• Instruction: Set down all of the data exactly. Pictures stay out of the copy.

(Frame-by-frame shape edits)
※ ※ ※
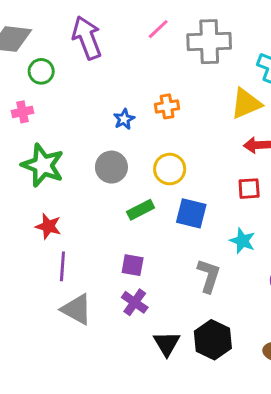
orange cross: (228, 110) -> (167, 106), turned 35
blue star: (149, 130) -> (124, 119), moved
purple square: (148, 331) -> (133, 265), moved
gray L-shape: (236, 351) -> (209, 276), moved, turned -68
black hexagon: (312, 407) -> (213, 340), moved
※ ※ ※
• Written answer:
orange cross: (228, 110) -> (167, 106), turned 35
blue star: (149, 130) -> (124, 119), moved
purple square: (148, 331) -> (133, 265), moved
gray L-shape: (236, 351) -> (209, 276), moved, turned -68
black hexagon: (312, 407) -> (213, 340), moved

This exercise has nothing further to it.